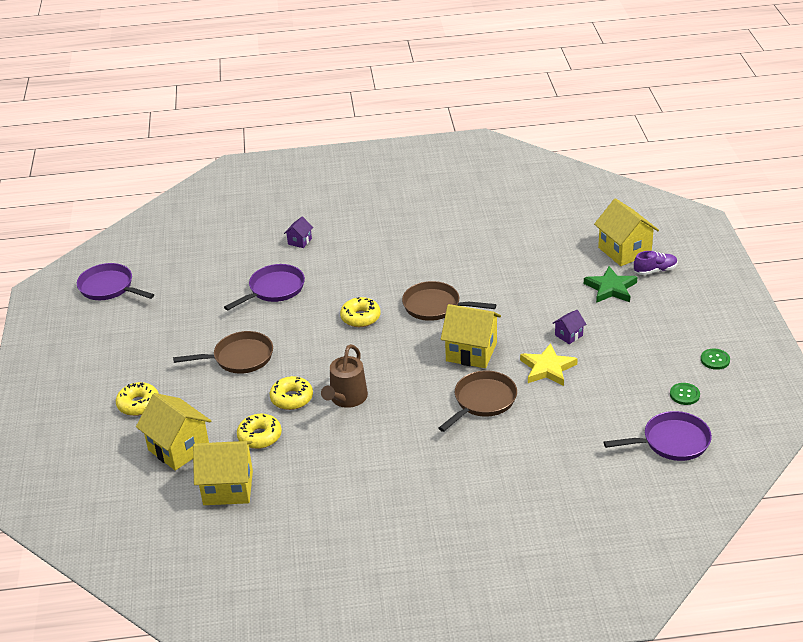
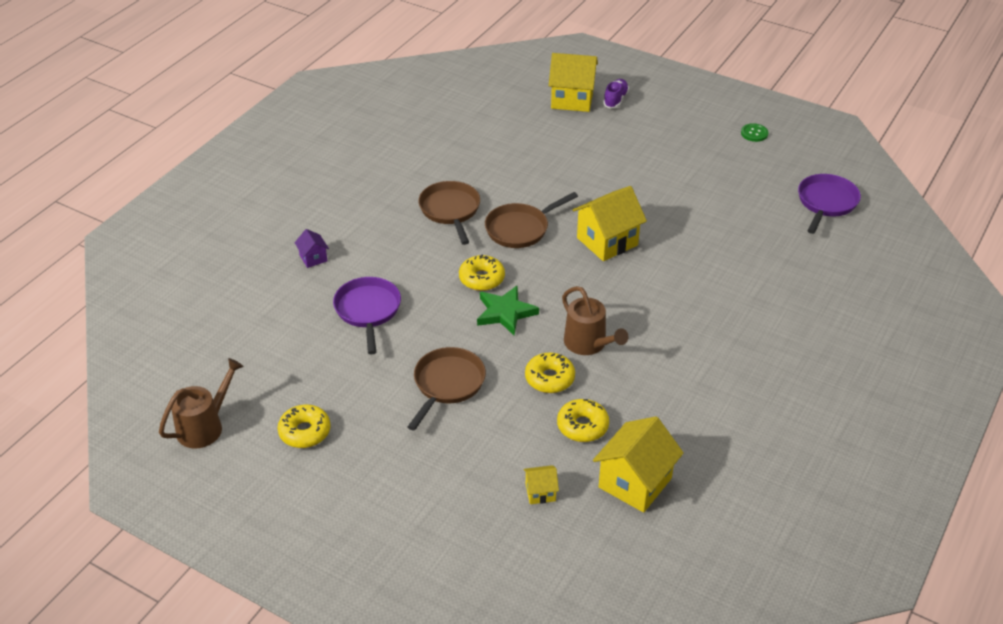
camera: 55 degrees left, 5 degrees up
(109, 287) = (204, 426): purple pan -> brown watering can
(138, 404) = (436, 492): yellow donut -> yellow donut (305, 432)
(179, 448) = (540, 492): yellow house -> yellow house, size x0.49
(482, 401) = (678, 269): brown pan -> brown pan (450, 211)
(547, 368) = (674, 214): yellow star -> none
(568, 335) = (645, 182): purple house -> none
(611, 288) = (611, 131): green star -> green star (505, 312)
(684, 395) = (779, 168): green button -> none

***

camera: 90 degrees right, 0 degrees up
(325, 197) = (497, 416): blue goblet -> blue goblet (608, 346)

***

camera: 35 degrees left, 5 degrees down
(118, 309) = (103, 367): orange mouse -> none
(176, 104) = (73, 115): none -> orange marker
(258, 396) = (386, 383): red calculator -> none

***

- [TASK GOAL] Could you restate word for word the lines above, from the one that contains "(179, 448) = (540, 492): yellow" through the one that contains "(684, 395) = (779, 168): green button -> none", and no others?

- [TASK ANSWER]
(179, 448) = (540, 492): yellow house -> yellow house, size x0.49
(482, 401) = (678, 269): brown pan -> brown pan (450, 211)
(547, 368) = (674, 214): yellow star -> none
(568, 335) = (645, 182): purple house -> none
(611, 288) = (611, 131): green star -> green star (505, 312)
(684, 395) = (779, 168): green button -> none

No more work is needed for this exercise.